## Your goal
The records below hold a stretch from the line with "lime round brick B2" through the line with "none -> pink brick I3 level 1"; return exactly those lines, ends included, and nothing more.

## Input
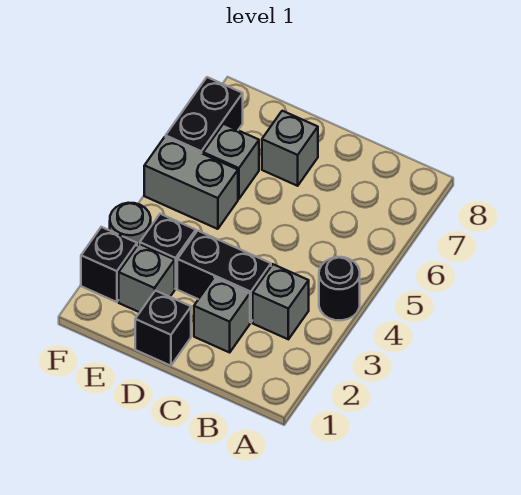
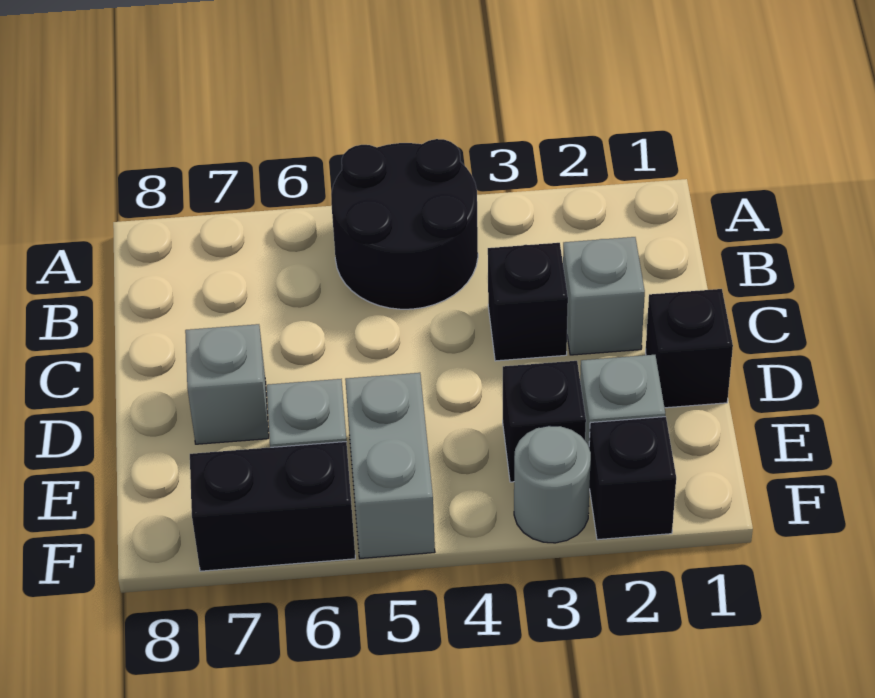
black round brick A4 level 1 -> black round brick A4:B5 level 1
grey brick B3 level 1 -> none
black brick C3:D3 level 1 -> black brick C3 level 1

---

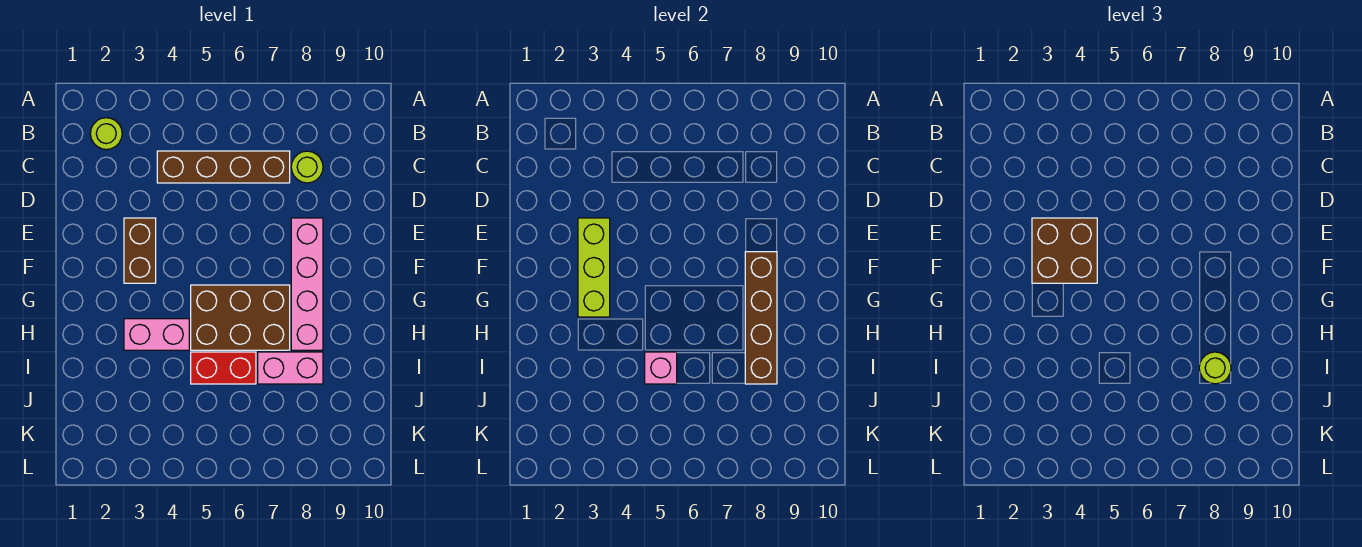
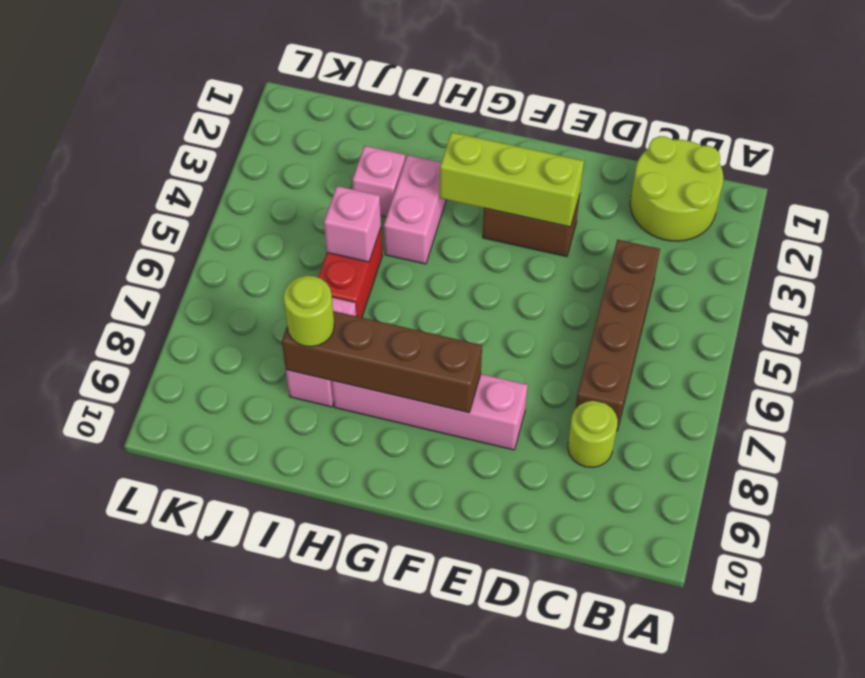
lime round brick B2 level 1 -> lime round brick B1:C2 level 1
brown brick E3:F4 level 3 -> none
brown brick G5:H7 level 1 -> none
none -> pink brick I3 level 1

...

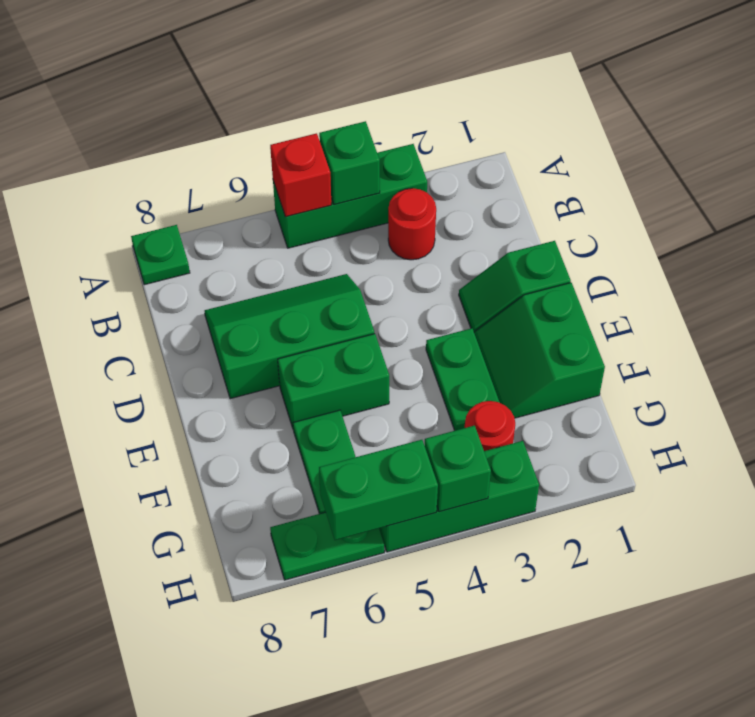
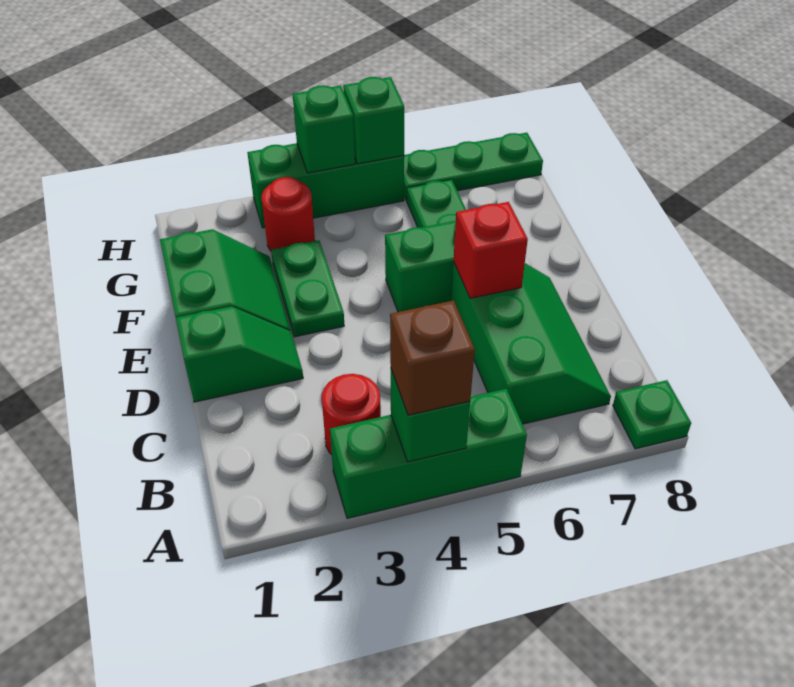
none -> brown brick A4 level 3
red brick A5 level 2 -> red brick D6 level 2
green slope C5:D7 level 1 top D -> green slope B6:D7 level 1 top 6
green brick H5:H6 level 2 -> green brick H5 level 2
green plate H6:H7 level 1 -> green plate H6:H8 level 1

## Answer space
lime round brick B2 level 1 -> lime round brick B1:C2 level 1
brown brick E3:F4 level 3 -> none
brown brick G5:H7 level 1 -> none
none -> pink brick I3 level 1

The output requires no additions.